Count every line below that holds "Editor". The answer is the number alone.

--- START ---

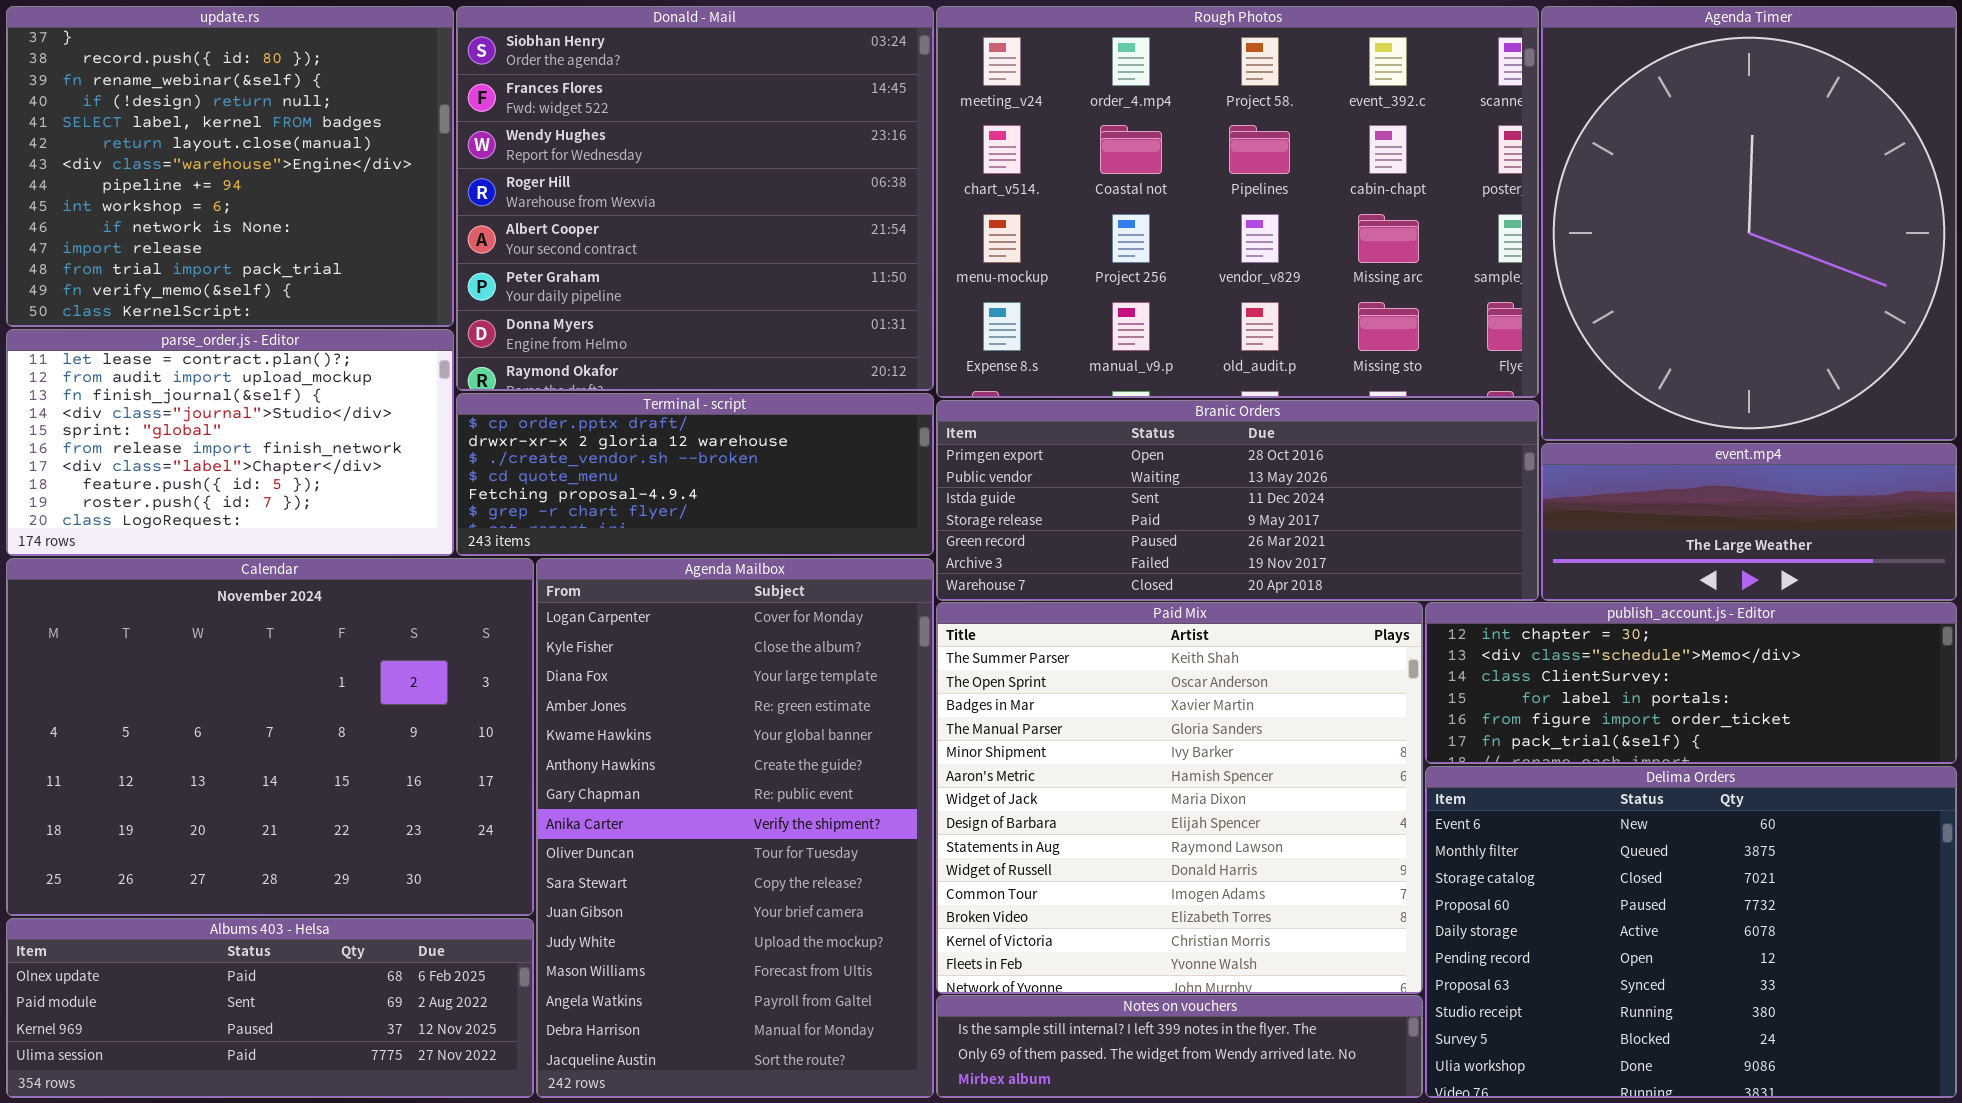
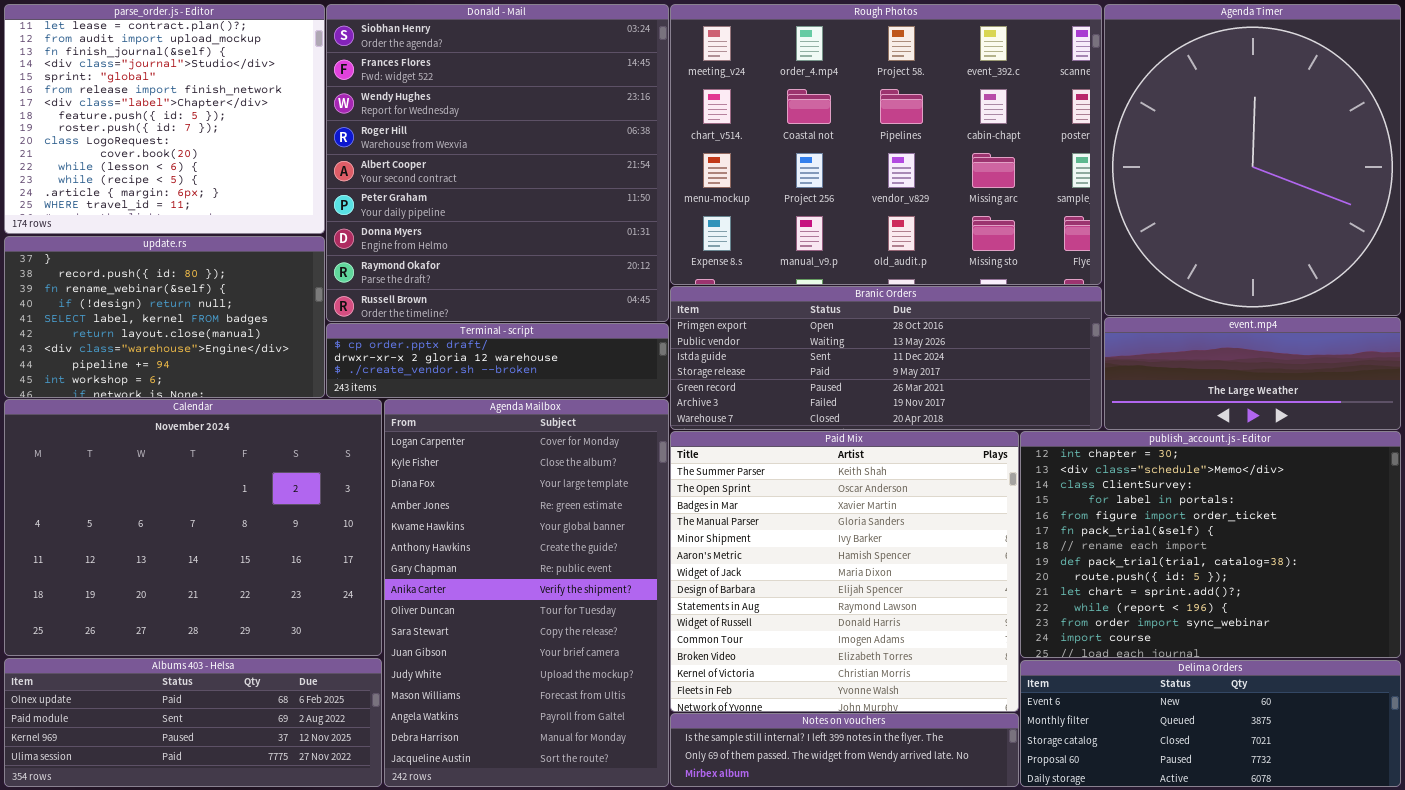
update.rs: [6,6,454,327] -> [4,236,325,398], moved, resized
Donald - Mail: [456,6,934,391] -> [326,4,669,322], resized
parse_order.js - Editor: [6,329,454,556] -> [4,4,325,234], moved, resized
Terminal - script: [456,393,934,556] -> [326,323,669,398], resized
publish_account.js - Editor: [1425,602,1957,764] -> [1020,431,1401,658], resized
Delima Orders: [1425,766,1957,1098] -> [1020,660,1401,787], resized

--- END ---

Solution to this task> 2